------ INPUT DATA

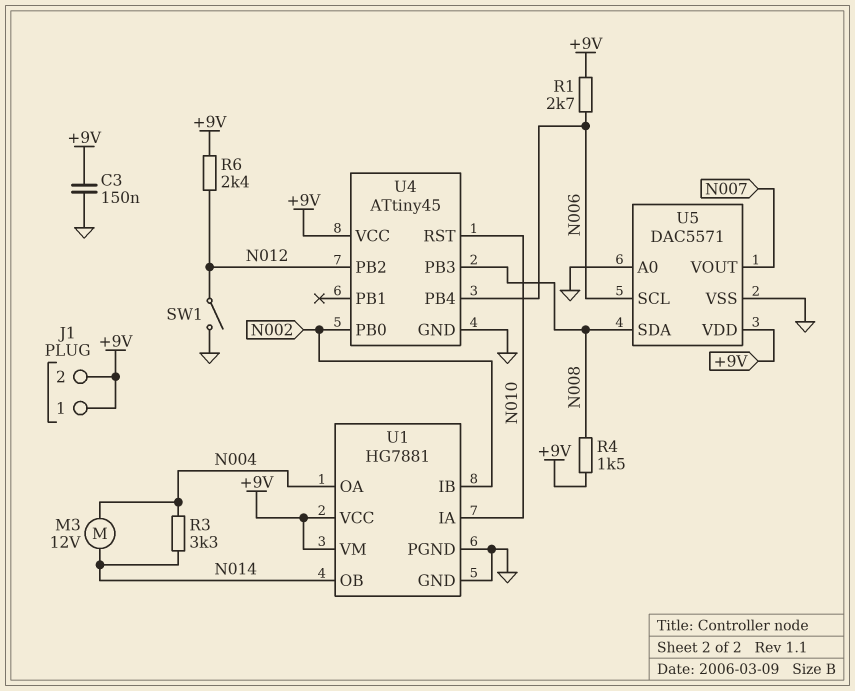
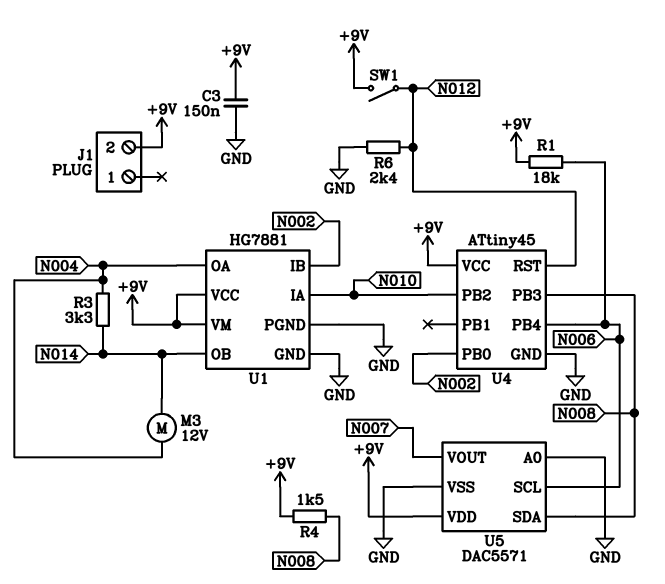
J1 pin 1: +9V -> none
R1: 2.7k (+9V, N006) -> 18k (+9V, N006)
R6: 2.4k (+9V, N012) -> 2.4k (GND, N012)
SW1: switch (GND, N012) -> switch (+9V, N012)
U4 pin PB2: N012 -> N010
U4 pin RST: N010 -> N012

------------

**TASK GOAL**
None of the lines before the one containing "SW1: switch (GND, N012) -> switch (+9V, N012)" belong in the answer; reproduce that line and all later lines of the records exactly.

**RESPONSE**
SW1: switch (GND, N012) -> switch (+9V, N012)
U4 pin PB2: N012 -> N010
U4 pin RST: N010 -> N012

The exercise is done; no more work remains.